====== PROVIDED INFORMATION
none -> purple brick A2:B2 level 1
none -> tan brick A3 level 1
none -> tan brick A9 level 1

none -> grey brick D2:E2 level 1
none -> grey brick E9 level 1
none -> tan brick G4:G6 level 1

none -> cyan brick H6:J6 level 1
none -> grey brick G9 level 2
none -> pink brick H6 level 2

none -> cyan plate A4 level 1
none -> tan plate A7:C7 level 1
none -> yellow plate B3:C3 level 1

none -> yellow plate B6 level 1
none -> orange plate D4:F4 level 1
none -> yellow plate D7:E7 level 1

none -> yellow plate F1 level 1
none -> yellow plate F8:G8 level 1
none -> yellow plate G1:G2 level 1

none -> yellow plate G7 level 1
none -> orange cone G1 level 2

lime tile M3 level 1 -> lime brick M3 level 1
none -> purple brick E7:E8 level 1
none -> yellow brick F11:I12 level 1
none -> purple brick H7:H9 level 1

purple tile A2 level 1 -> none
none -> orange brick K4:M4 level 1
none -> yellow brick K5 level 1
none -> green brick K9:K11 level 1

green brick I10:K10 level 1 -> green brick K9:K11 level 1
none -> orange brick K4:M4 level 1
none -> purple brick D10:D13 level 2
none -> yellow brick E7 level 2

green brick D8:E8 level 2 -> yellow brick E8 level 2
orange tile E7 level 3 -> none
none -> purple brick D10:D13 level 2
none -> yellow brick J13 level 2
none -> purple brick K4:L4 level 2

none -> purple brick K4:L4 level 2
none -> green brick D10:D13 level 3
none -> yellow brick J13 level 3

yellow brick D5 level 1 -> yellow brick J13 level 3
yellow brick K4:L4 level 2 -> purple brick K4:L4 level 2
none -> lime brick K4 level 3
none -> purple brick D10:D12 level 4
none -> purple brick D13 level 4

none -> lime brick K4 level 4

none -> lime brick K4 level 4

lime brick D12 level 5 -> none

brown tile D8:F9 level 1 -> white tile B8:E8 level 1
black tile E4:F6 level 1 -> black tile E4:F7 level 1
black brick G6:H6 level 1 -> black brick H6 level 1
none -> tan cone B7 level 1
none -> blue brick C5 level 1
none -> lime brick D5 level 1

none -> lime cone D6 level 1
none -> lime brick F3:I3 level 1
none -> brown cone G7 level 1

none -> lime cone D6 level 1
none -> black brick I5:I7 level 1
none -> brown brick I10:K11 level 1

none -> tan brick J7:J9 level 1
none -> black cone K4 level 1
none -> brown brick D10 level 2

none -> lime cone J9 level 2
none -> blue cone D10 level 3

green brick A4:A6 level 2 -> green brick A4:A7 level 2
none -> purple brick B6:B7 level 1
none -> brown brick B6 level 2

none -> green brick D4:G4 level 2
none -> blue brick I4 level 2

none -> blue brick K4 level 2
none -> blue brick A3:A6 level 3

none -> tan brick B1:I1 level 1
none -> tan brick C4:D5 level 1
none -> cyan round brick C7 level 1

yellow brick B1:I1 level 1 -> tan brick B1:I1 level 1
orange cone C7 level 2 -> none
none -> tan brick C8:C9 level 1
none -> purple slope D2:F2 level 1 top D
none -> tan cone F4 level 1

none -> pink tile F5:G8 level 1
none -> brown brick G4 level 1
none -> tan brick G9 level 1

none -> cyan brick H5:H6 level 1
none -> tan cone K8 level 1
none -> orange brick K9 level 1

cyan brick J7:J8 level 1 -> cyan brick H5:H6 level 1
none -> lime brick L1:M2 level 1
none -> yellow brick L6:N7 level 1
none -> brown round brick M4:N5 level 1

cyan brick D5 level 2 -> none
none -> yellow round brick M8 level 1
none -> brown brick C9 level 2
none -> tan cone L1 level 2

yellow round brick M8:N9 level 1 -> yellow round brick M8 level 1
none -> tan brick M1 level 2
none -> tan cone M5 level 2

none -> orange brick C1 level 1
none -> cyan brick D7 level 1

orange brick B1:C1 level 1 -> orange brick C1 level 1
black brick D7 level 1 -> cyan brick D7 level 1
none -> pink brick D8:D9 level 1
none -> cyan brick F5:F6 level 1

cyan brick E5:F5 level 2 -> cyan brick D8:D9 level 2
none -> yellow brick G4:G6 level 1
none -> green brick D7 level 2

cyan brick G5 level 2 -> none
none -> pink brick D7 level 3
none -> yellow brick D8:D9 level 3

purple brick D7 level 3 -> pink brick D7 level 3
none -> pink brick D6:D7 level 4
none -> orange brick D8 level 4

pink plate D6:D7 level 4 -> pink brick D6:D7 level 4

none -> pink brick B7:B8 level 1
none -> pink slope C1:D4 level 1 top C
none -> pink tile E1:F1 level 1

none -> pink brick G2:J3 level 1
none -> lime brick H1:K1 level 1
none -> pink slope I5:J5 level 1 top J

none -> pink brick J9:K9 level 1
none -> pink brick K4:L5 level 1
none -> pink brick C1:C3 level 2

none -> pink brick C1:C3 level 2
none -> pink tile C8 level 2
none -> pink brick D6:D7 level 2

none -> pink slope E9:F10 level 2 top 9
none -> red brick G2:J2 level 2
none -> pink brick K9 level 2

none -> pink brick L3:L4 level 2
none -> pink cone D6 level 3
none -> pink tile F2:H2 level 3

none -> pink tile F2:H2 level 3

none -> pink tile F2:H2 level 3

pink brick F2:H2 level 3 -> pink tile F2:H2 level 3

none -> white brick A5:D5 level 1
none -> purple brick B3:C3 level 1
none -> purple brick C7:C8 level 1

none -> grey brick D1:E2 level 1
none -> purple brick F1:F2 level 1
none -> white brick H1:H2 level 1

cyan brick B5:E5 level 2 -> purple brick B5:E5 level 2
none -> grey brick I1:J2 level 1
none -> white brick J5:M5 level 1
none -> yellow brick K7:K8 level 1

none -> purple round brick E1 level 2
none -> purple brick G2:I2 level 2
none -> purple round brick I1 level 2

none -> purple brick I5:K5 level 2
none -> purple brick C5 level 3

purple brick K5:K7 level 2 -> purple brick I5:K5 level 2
============
• **REQUIRED WORK**
Please state how many lines of the records hold the word "slope", and write nothing but that number.

• **WRITTEN RESPONSE**
4